**Task item:** Exactly as they stand, copy the lines from the one containing "red spray bottle" to the final line of the data; leave out the pictures.

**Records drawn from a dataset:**
---
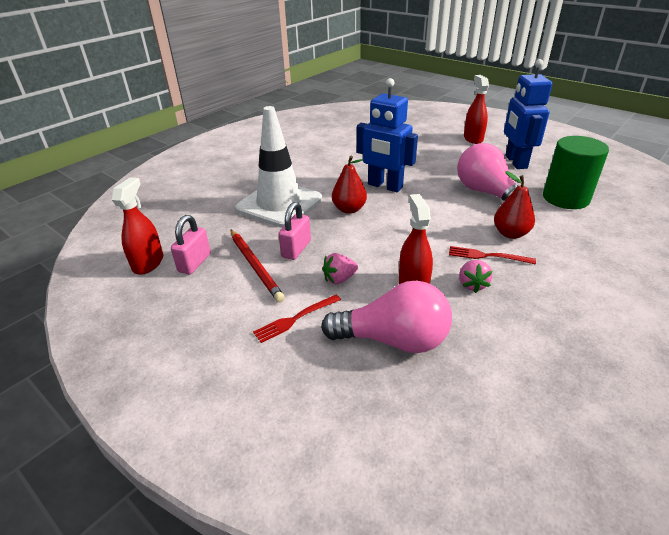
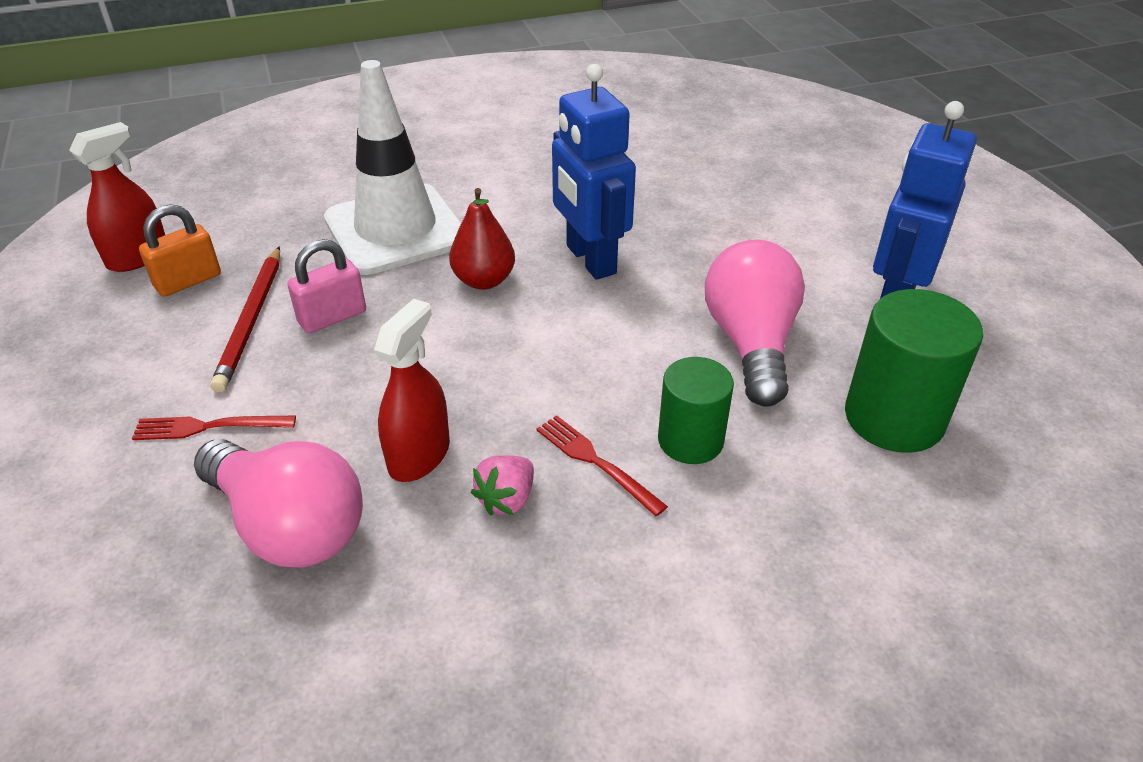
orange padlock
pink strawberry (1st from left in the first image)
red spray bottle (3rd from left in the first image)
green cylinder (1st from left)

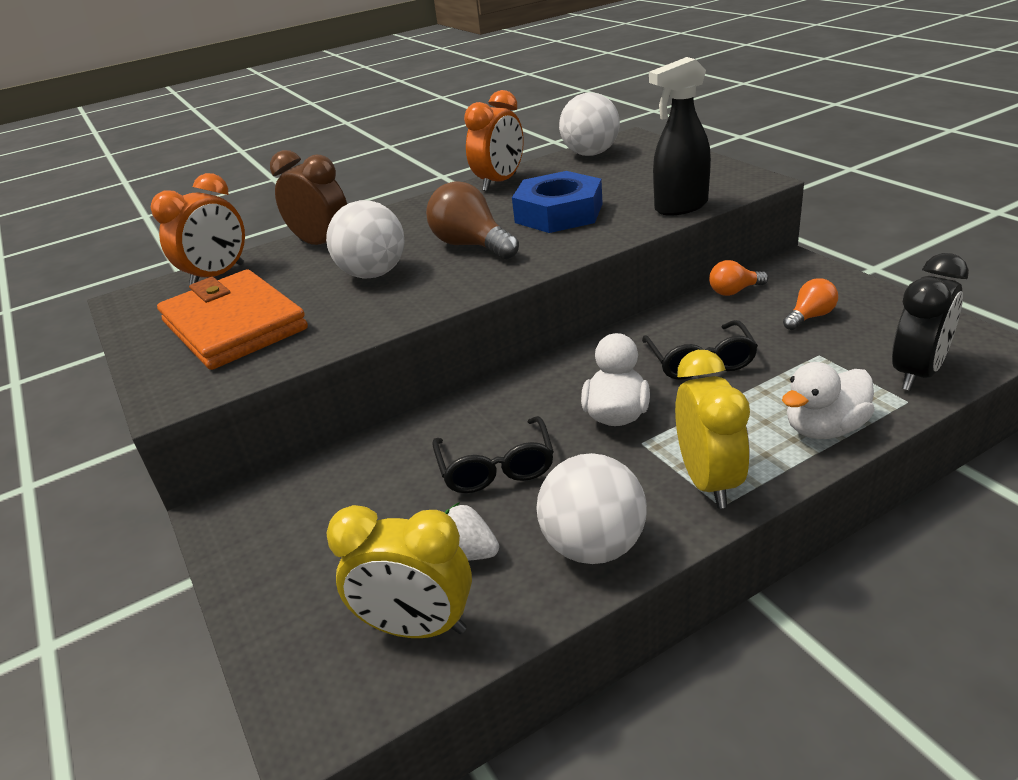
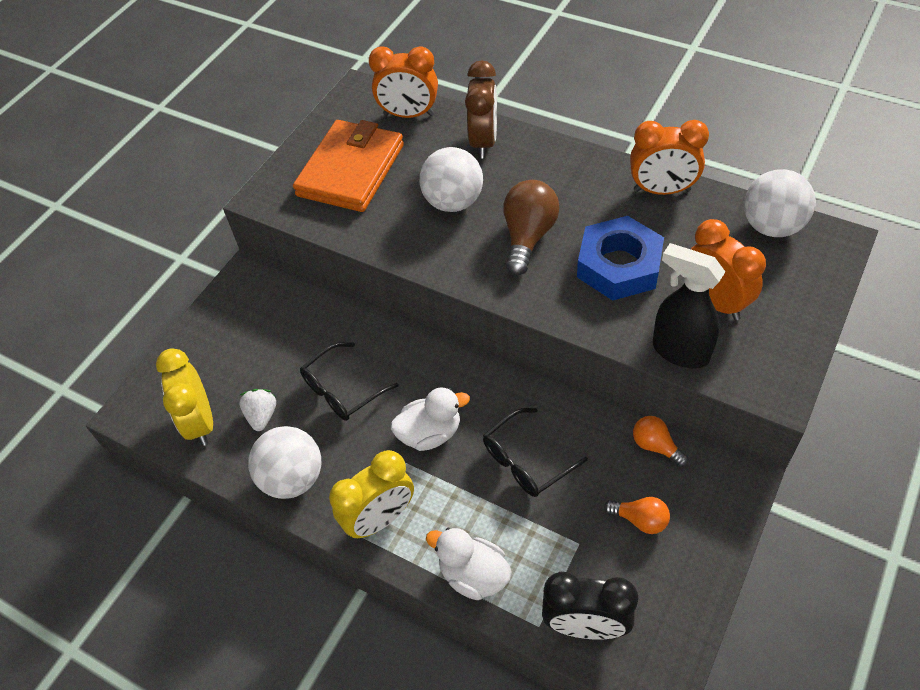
orange clock (3rd from left)

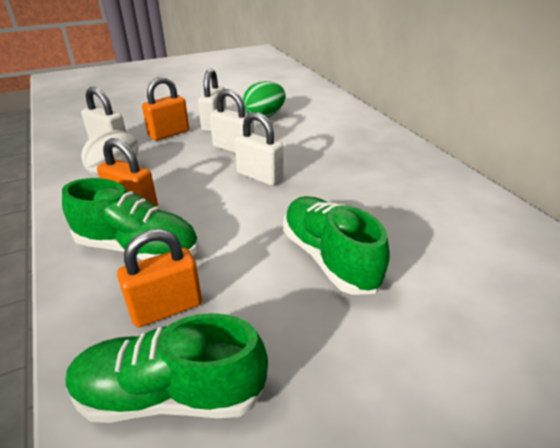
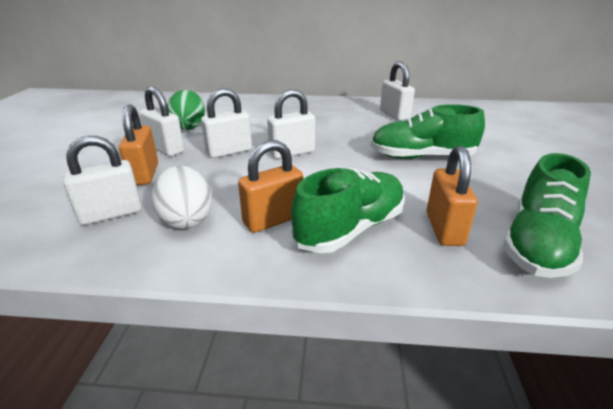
white padlock (5th from left)

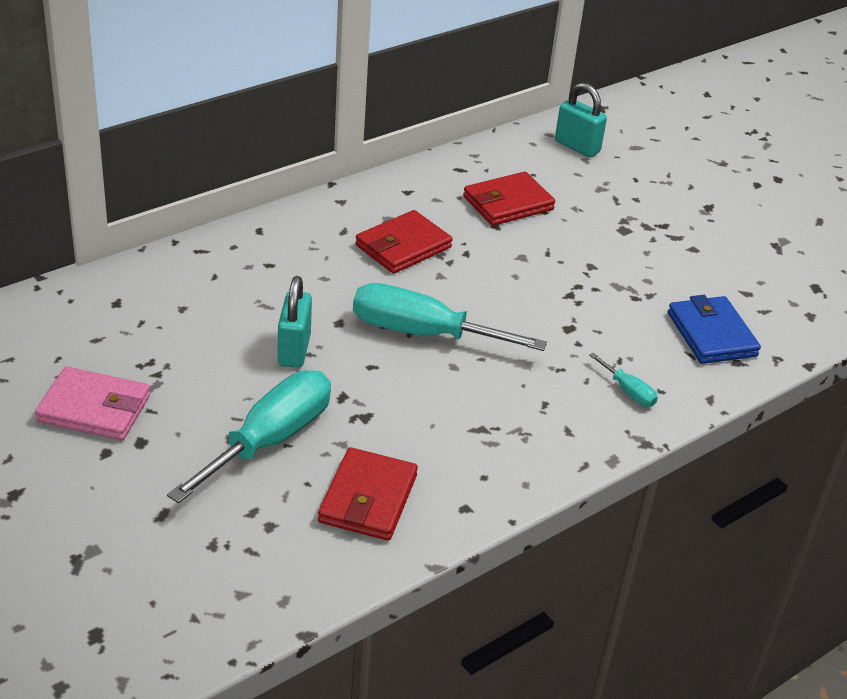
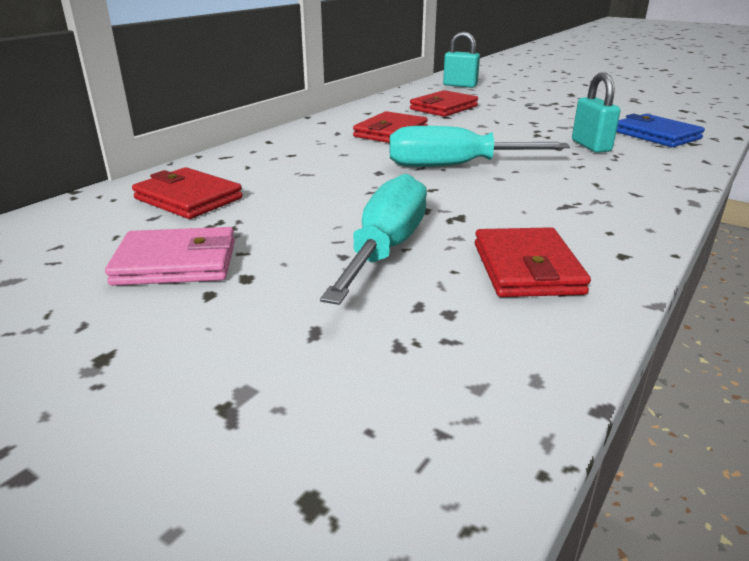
turquoise padlock (2nd from left)
turquoise screwdriver (3rd from left in the first image)
red wallet (1st from left)

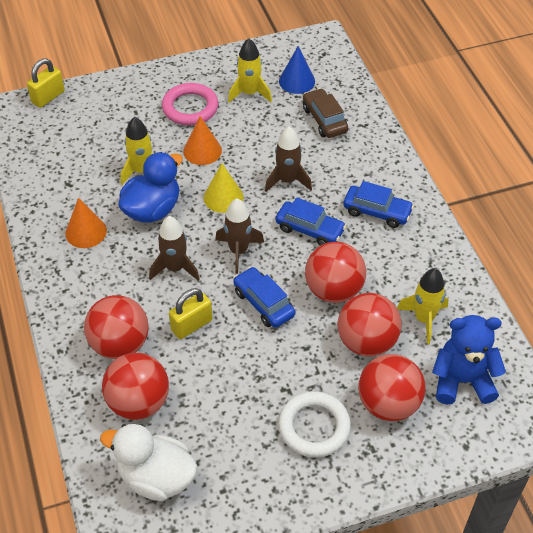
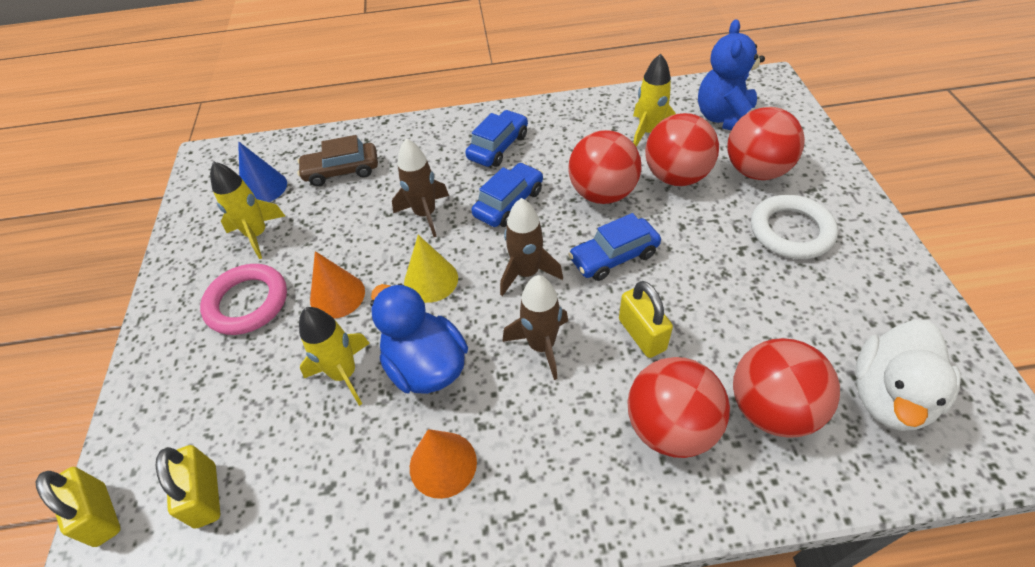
yellow padlock (2nd from left)

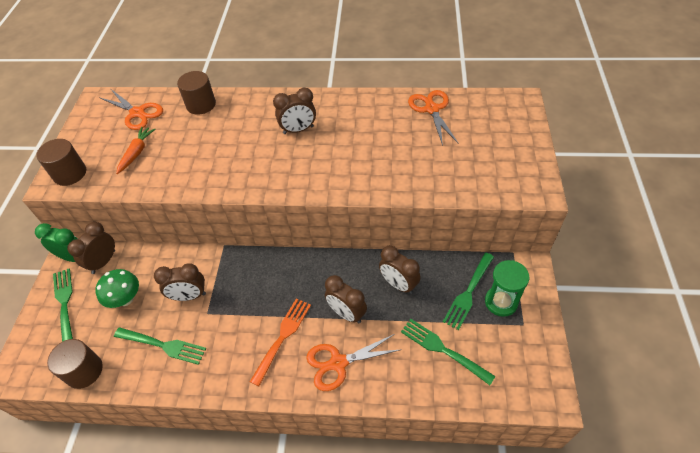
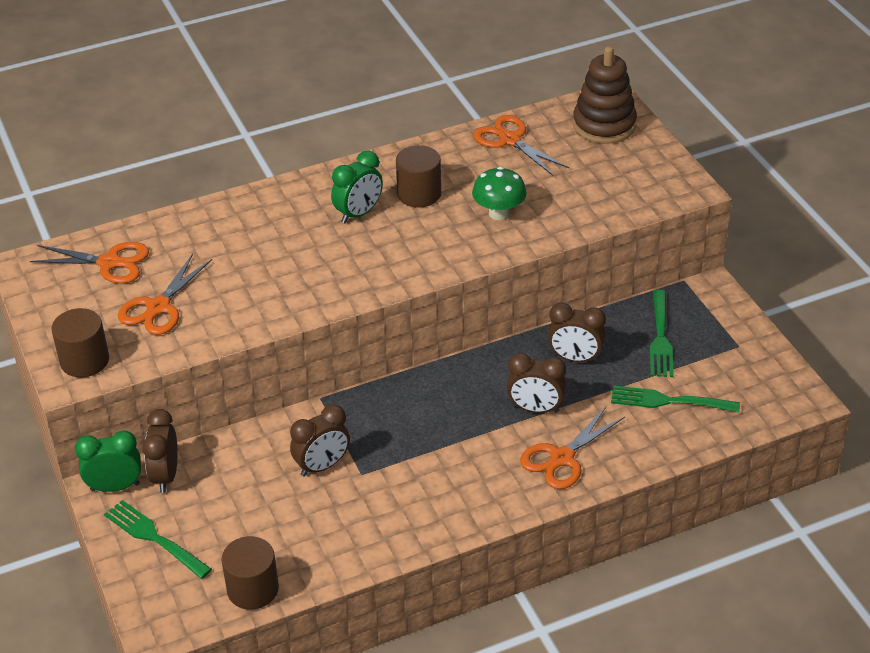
green mushroom
green fork (2nd from left in the first image)
orange scissors (2nd from left)
brown cylinder (3rd from left)
orange fork
green clock (2nd from left)
green hourglass
brown stacking toy

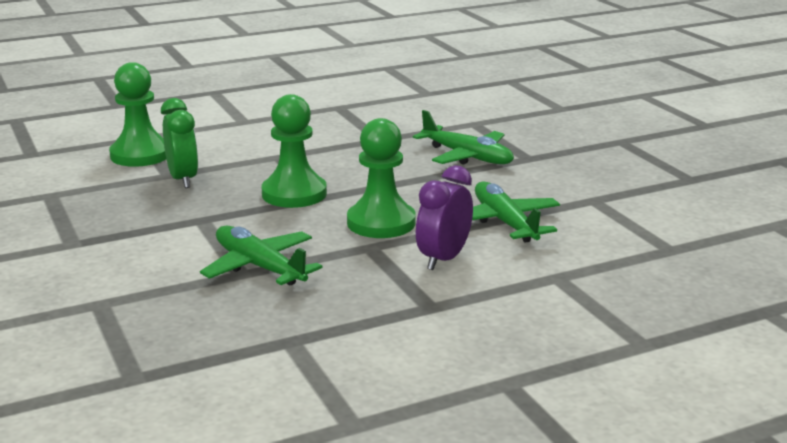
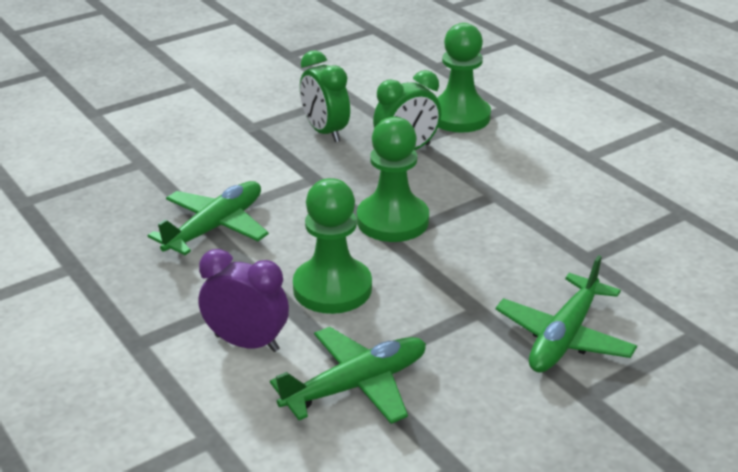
green clock (1st from left)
---
**Answer box:**
red spray bottle (3rd from left in the first image)
green cylinder (1st from left)

orange clock (3rd from left)

white padlock (5th from left)

turquoise padlock (2nd from left)
turquoise screwdriver (3rd from left in the first image)
red wallet (1st from left)

yellow padlock (2nd from left)

green mushroom
green fork (2nd from left in the first image)
orange scissors (2nd from left)
brown cylinder (3rd from left)
orange fork
green clock (2nd from left)
green hourglass
brown stacking toy

green clock (1st from left)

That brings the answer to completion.